§ WHAT THE TASK ASKS: Give again, unaltered, the lines of the listing below that run from the line having "camera: 75 degrees right, 5 degrees down" through the line having "(857, 542) = (303, 653): none -> white egg".

§ DATA SHOWN:

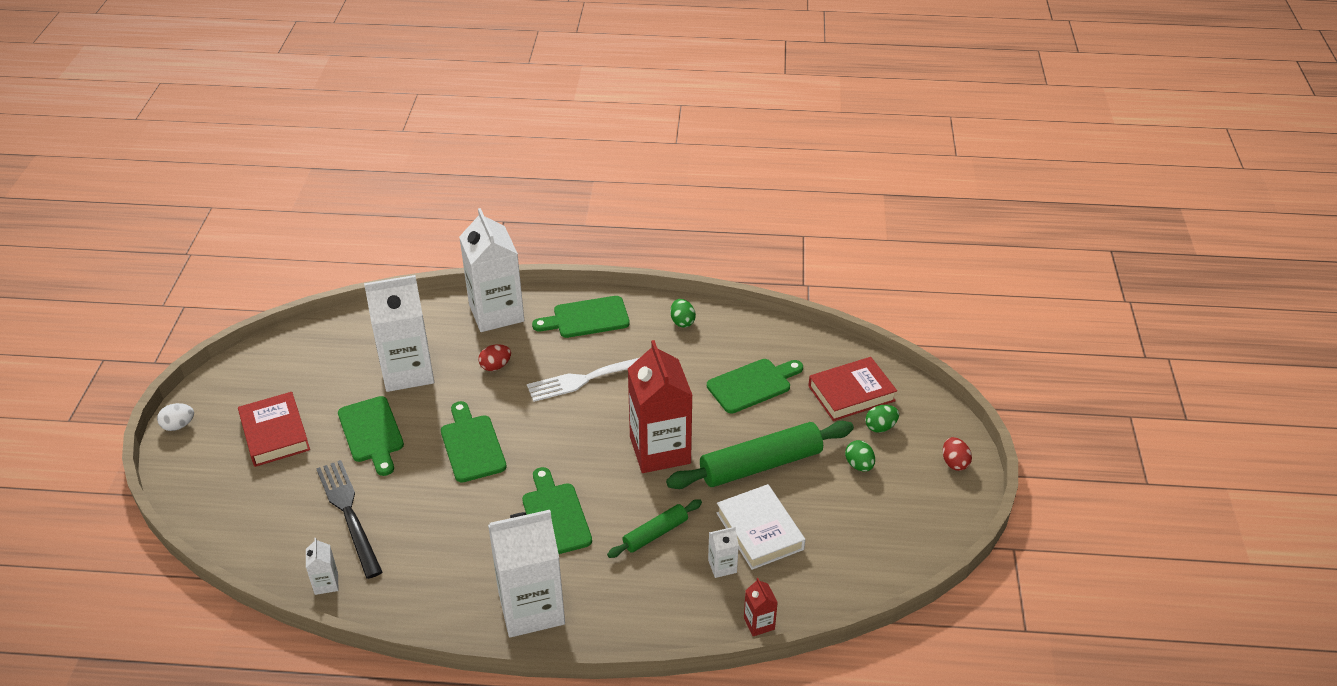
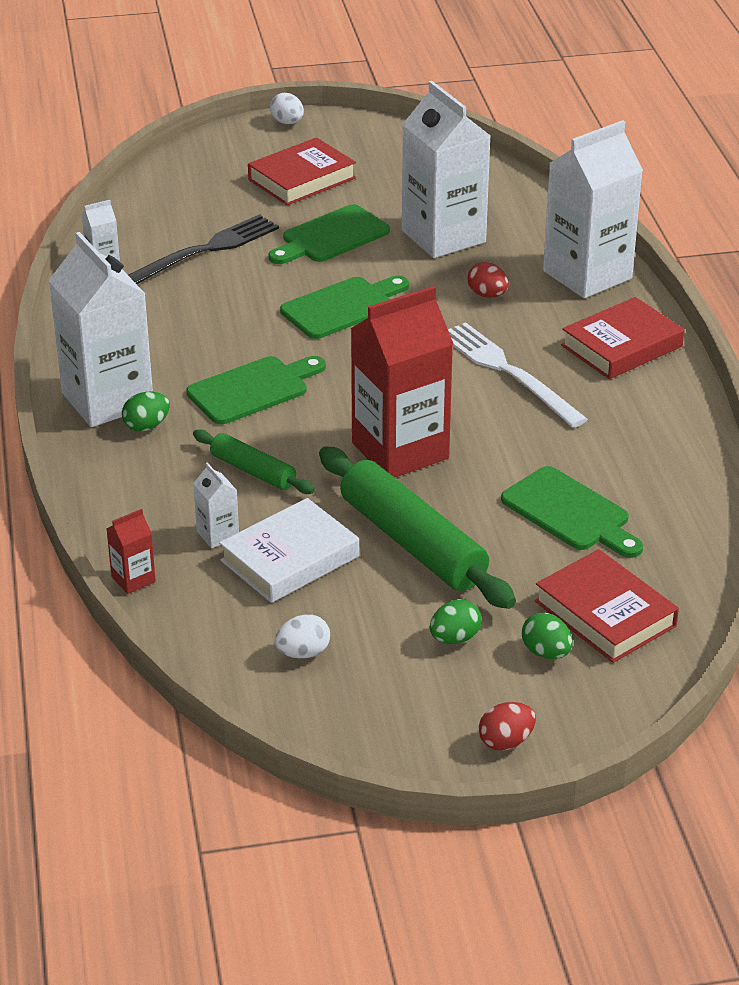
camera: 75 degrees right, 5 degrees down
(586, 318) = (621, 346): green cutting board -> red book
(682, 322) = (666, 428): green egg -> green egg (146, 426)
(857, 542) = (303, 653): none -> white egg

* * *

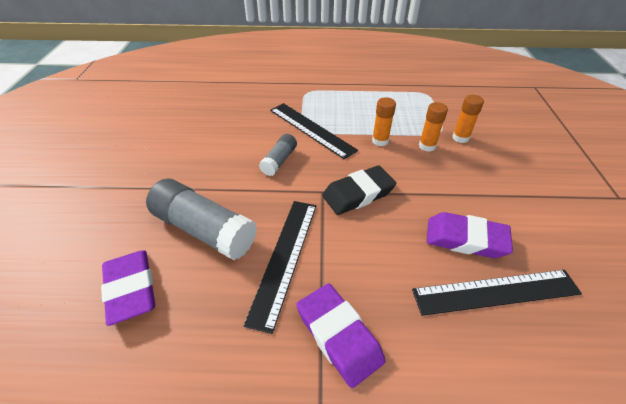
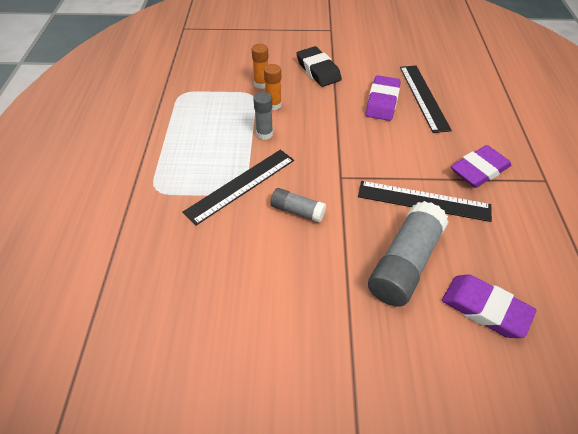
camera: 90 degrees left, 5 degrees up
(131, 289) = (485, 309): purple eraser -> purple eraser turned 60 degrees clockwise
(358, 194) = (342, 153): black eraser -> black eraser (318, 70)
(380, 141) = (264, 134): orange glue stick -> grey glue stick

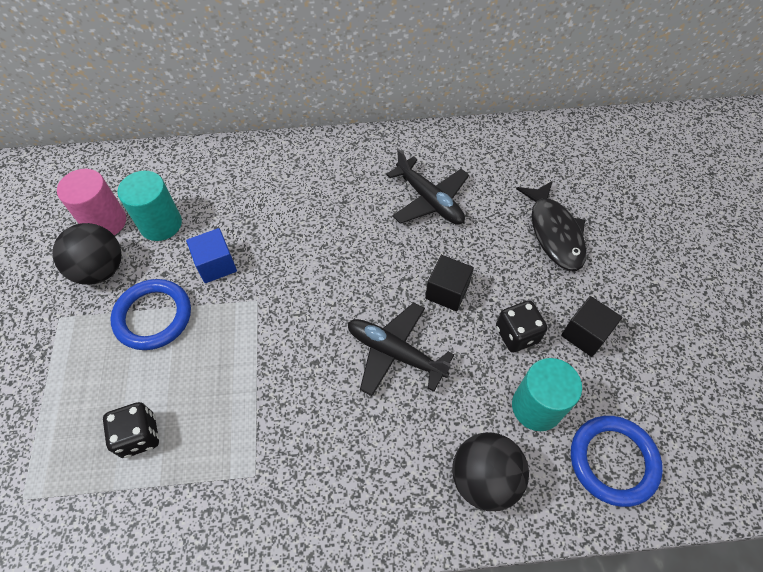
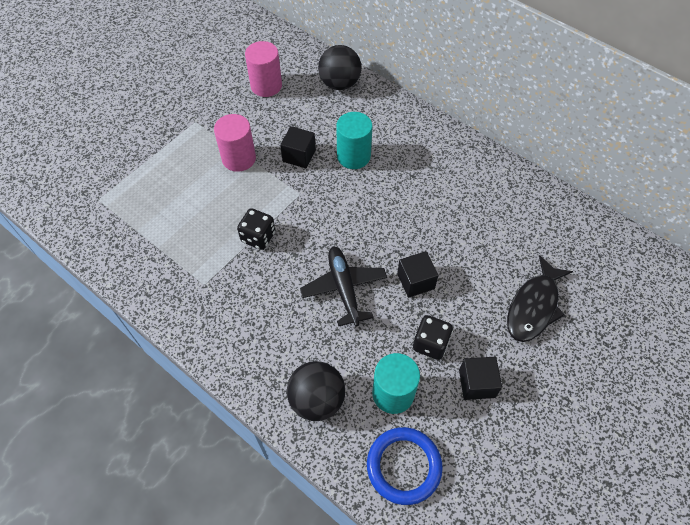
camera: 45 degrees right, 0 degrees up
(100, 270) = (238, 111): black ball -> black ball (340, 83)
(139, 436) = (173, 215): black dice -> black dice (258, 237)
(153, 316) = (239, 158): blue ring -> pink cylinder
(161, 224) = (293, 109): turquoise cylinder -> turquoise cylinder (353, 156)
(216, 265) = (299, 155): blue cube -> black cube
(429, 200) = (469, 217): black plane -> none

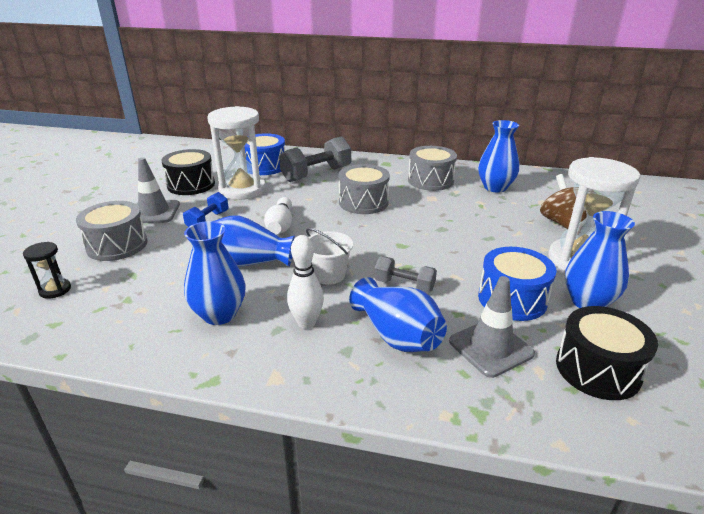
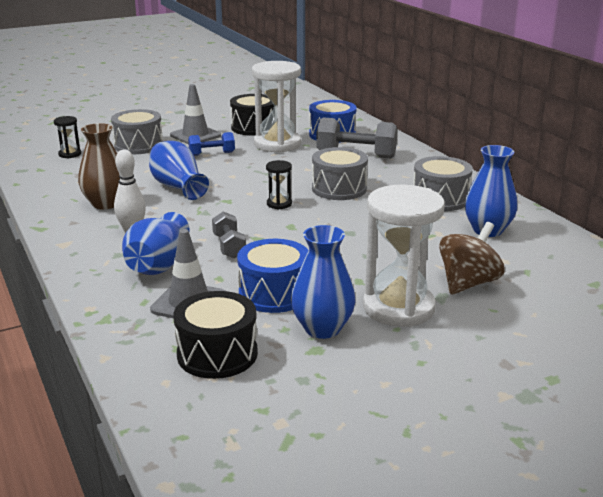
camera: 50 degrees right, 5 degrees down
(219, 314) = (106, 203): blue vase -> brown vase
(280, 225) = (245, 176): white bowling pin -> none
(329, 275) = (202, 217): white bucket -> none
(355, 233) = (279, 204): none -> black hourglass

§ SOLUTION TO THIS PROBLEM:
camera: 75 degrees right, 5 degrees down
(586, 318) = (621, 346): green cutting board -> red book
(682, 322) = (666, 428): green egg -> green egg (146, 426)
(857, 542) = (303, 653): none -> white egg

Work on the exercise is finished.